DIRECTIONS FOR THIS TASK: Below are entries; copy exactly the lines from the one with "DIGITS1 pin VCC: none -> 5V" through the one with "GPS3: NEO-6M -> NEO-M8N", both included, and leave out the rest.

Edit difference data:
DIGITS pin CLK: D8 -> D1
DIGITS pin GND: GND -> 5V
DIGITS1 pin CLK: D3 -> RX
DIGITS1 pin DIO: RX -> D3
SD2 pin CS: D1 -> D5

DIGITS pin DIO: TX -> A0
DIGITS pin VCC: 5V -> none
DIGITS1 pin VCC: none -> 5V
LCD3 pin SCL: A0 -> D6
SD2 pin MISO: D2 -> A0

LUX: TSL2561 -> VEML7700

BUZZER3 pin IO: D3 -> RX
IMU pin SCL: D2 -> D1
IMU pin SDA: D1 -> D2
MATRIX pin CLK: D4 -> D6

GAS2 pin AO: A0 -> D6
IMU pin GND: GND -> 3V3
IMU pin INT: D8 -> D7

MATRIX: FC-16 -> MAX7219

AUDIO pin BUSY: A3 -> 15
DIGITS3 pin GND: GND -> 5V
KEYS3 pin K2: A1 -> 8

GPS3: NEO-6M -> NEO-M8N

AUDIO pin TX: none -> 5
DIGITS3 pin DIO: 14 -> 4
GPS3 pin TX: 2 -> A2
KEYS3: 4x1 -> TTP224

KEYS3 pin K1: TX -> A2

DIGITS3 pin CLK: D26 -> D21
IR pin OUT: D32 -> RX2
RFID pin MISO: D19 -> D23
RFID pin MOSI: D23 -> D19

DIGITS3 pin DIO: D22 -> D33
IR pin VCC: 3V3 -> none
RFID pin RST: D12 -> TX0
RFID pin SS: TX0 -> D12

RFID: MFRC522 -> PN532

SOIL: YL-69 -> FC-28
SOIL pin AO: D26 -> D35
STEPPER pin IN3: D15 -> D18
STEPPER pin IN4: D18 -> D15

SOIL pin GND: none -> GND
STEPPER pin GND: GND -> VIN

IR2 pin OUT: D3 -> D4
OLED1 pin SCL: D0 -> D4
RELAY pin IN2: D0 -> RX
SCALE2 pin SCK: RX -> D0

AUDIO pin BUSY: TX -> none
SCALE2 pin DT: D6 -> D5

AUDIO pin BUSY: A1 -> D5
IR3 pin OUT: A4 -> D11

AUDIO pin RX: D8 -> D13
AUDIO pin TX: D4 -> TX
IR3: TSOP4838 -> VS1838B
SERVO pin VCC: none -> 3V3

RESPONSE:
DIGITS1 pin VCC: none -> 5V
LCD3 pin SCL: A0 -> D6
SD2 pin MISO: D2 -> A0

LUX: TSL2561 -> VEML7700

BUZZER3 pin IO: D3 -> RX
IMU pin SCL: D2 -> D1
IMU pin SDA: D1 -> D2
MATRIX pin CLK: D4 -> D6

GAS2 pin AO: A0 -> D6
IMU pin GND: GND -> 3V3
IMU pin INT: D8 -> D7

MATRIX: FC-16 -> MAX7219

AUDIO pin BUSY: A3 -> 15
DIGITS3 pin GND: GND -> 5V
KEYS3 pin K2: A1 -> 8

GPS3: NEO-6M -> NEO-M8N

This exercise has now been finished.